> _Required work_
Extract, verbatim, the lines of the listing between the line holding "Return every road" and the line holding "road 2 (track): [(178,0),(79,14),(0,50)]", inclusive.

> _Stored data_

— BEGIN —

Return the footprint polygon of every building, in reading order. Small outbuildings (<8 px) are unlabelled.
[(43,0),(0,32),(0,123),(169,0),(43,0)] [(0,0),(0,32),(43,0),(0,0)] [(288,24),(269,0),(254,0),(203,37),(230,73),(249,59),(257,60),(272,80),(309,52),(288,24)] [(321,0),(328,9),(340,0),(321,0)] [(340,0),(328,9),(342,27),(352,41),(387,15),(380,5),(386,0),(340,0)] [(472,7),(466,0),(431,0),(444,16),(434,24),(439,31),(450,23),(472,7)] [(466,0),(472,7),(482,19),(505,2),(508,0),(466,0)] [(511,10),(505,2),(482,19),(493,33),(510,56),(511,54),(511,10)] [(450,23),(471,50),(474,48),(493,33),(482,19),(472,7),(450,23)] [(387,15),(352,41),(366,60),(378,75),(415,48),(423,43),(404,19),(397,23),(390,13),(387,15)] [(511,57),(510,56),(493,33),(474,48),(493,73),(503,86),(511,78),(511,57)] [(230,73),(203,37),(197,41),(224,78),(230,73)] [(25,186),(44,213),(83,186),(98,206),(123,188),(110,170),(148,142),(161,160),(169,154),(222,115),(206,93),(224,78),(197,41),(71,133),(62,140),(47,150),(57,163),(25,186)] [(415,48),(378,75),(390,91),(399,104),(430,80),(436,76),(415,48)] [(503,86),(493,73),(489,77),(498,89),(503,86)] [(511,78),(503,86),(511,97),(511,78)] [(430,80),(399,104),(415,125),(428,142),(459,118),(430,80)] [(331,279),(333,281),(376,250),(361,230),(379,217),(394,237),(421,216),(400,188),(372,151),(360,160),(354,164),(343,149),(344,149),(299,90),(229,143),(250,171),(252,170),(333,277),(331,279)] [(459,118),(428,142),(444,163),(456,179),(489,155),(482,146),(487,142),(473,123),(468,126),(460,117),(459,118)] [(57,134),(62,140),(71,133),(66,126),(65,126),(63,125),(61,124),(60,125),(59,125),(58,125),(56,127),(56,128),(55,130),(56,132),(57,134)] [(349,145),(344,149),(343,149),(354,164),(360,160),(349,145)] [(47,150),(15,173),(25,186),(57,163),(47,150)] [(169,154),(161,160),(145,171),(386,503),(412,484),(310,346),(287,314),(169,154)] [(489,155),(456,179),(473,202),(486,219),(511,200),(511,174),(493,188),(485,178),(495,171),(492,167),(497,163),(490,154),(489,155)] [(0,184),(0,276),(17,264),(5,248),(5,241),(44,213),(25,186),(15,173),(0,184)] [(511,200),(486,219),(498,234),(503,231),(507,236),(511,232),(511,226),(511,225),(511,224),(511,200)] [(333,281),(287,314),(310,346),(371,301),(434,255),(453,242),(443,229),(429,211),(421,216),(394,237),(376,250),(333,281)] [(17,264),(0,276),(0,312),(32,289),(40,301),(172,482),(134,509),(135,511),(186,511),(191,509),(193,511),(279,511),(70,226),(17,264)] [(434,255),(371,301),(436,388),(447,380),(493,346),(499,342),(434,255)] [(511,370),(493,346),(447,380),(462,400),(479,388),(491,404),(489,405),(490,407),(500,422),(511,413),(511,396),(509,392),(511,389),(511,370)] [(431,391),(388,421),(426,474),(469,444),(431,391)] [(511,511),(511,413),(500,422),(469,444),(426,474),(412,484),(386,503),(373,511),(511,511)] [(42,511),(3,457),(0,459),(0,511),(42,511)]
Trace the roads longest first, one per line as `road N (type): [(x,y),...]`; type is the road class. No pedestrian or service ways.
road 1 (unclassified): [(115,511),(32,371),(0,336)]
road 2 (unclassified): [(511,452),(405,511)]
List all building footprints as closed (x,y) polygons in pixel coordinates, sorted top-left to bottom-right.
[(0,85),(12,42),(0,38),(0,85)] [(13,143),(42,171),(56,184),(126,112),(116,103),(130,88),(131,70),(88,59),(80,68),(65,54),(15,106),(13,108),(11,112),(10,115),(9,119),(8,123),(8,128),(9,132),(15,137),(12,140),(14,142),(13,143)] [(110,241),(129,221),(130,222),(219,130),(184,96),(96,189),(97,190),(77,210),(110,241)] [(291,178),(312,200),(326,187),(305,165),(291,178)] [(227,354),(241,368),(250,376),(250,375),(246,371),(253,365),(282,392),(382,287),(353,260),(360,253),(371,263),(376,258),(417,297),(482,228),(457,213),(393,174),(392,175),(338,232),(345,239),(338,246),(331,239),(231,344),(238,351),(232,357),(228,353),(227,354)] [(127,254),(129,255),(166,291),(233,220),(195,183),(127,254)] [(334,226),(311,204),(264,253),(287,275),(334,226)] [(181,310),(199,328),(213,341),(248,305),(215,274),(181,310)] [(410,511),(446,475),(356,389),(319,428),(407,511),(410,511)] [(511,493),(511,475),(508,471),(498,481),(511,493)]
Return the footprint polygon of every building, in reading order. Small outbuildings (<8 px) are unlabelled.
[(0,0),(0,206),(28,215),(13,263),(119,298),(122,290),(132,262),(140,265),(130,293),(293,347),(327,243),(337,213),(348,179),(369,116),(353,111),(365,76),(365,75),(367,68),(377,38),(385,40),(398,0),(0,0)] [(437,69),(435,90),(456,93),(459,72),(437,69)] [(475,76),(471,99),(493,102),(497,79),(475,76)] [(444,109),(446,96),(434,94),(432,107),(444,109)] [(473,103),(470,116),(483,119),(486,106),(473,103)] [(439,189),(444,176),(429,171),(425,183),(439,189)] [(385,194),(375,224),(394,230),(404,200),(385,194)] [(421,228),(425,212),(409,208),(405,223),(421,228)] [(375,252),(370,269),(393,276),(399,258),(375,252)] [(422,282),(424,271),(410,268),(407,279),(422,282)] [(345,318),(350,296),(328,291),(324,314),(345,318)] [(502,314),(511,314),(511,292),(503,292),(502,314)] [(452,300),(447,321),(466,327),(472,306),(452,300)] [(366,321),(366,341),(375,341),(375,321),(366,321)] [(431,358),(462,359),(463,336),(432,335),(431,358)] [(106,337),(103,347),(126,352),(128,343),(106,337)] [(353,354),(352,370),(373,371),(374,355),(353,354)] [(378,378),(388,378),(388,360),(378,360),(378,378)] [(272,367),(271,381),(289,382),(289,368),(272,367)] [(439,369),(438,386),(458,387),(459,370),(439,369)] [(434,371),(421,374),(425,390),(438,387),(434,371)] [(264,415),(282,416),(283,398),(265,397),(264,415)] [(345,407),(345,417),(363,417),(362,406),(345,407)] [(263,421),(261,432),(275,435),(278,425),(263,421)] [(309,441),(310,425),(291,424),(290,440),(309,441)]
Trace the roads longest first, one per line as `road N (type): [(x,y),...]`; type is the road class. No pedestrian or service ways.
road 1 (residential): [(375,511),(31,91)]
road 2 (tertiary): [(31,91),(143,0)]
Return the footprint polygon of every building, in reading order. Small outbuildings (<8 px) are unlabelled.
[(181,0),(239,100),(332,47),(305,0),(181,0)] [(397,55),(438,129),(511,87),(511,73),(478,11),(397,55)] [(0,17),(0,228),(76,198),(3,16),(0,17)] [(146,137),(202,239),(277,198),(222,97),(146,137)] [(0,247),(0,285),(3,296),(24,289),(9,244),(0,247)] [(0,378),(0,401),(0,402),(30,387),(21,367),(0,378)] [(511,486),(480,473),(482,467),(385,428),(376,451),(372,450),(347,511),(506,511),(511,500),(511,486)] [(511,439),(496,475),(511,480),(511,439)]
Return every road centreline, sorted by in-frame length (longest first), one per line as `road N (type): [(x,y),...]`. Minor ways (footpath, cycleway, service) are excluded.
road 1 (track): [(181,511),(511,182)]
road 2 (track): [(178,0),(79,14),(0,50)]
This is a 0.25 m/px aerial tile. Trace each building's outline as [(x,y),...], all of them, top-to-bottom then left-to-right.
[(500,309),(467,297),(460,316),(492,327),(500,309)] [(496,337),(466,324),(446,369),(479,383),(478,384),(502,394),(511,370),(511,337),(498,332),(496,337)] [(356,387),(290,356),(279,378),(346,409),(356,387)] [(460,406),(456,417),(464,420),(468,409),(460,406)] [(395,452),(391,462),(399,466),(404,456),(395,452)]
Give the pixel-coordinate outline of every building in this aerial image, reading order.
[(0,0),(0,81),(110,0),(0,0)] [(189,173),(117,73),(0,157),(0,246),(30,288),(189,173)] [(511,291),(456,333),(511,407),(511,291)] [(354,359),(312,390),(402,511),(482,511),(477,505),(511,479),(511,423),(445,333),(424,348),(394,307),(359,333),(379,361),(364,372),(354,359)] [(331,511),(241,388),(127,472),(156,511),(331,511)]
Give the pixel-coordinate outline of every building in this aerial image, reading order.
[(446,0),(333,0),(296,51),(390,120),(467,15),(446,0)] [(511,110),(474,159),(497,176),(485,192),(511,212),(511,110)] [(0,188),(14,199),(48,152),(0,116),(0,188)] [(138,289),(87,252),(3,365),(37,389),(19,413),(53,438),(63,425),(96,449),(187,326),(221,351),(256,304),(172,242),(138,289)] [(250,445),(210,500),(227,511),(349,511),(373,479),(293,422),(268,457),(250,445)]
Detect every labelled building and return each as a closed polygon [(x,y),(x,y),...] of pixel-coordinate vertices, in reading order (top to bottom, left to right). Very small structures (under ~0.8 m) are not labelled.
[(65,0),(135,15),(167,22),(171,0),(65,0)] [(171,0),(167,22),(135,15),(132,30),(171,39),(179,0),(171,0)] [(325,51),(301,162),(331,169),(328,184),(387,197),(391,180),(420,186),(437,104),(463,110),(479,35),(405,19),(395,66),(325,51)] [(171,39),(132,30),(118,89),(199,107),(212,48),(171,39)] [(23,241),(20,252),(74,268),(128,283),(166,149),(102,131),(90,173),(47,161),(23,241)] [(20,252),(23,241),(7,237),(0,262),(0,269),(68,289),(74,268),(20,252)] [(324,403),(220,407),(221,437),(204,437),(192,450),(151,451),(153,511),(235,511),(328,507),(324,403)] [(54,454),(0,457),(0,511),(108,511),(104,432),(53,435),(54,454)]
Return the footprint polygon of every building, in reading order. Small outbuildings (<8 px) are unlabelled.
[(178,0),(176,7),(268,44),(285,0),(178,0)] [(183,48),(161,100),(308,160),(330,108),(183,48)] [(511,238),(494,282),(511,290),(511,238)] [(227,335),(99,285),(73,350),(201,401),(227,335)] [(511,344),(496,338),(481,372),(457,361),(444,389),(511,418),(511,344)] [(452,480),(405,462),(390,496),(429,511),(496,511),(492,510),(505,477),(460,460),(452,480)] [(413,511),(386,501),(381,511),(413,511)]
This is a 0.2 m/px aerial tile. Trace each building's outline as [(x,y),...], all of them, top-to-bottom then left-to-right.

— END —

> _Solution_
Return every road centreline, sorted by in-frame length (longest first), one per line as `road N (type): [(x,y),...]`. Minor ways (footpath, cycleway, service) are excluded.
road 1 (track): [(181,511),(511,182)]
road 2 (track): [(178,0),(79,14),(0,50)]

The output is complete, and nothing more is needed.